ASSIGNED TASK:
Below are the records. Retype exactly the lines between the lines holding "D102: none -> diode (A AGND, K n5)" and "R108: 15 (AGND, VA) -> none", inclusive.

MATERIALS PROVIDED:
# # # #

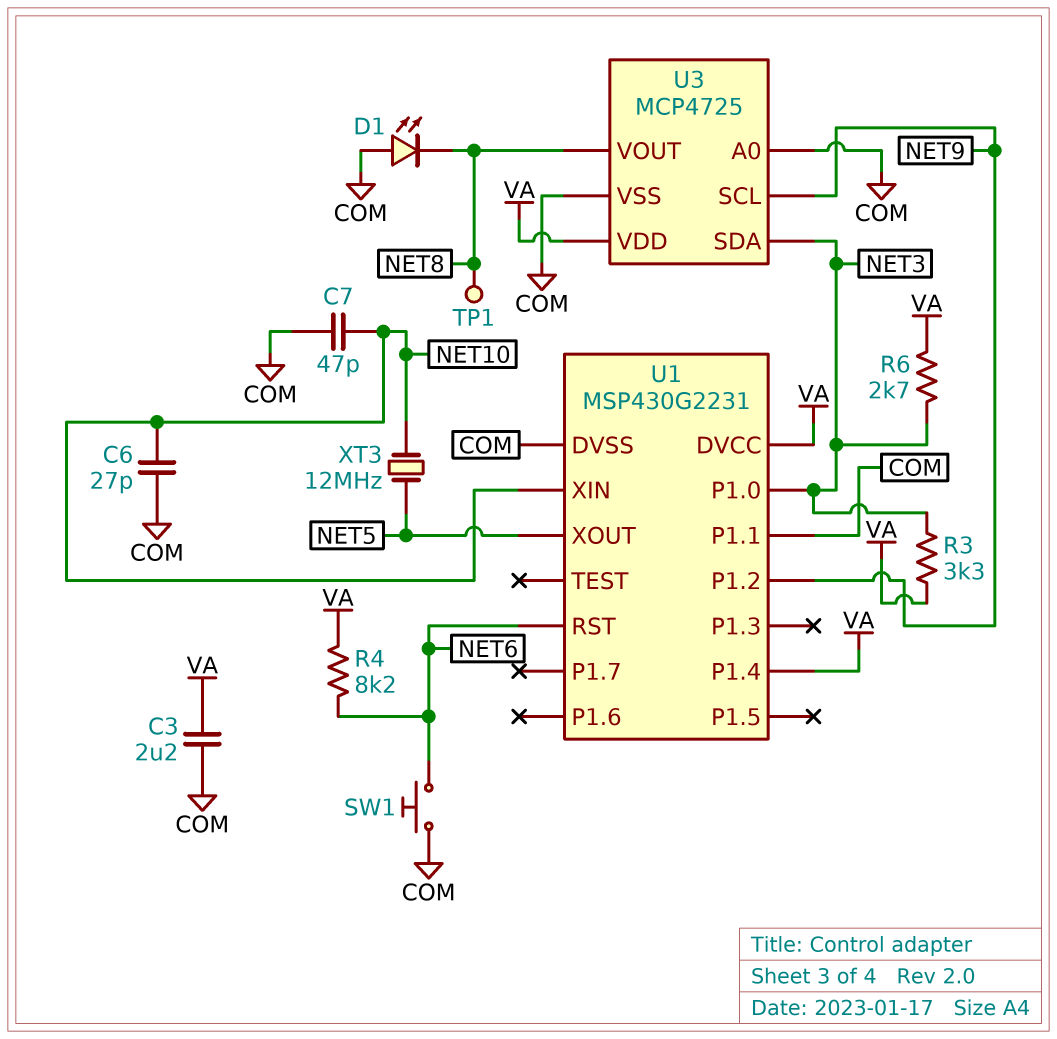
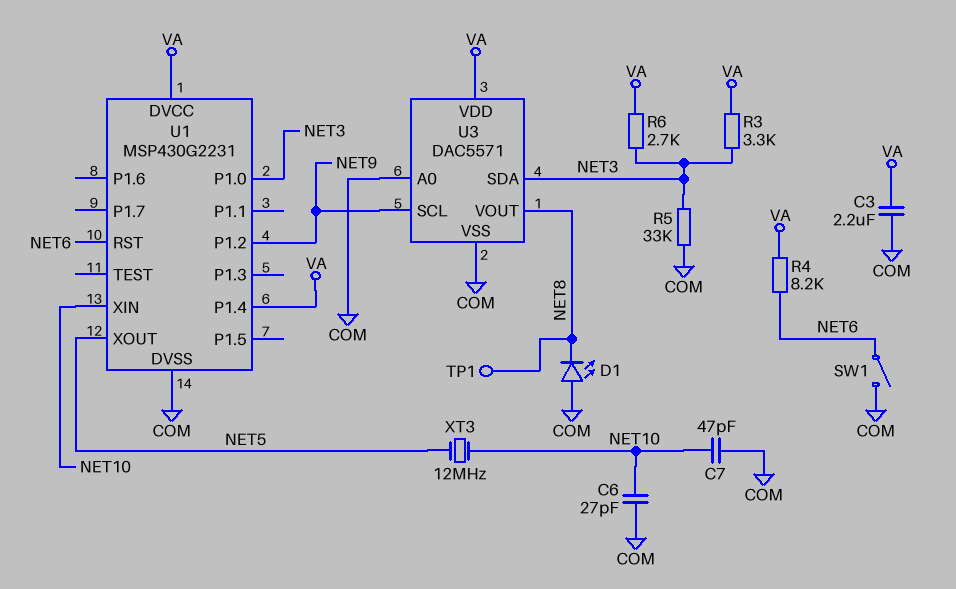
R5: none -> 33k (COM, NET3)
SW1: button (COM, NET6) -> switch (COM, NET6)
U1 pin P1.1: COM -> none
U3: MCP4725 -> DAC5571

# # # #

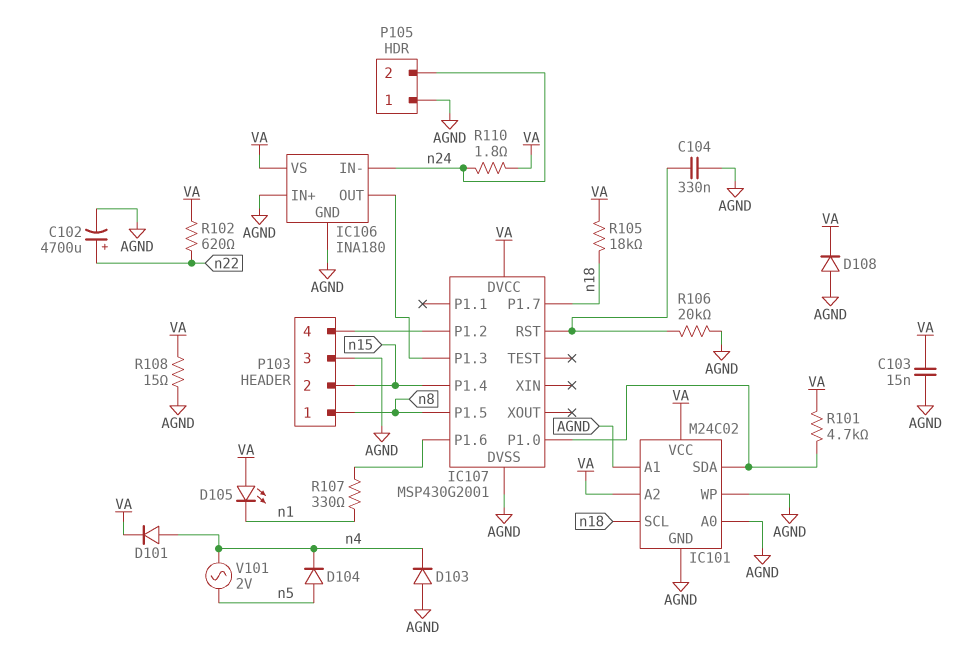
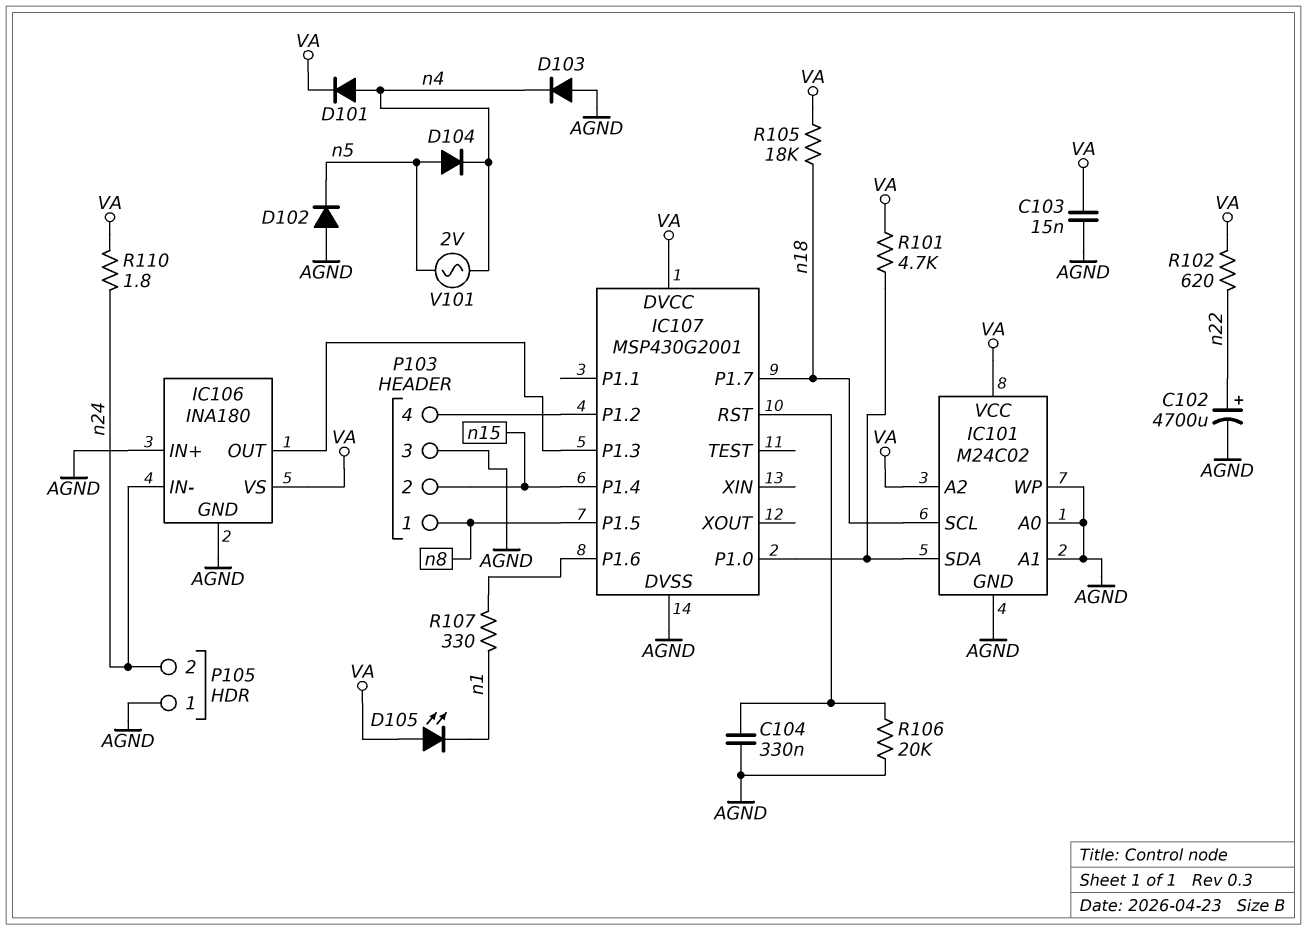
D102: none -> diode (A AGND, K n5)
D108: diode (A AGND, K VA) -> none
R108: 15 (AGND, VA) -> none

# # # #

TASK SOLUTION:
D102: none -> diode (A AGND, K n5)
D108: diode (A AGND, K VA) -> none
R108: 15 (AGND, VA) -> none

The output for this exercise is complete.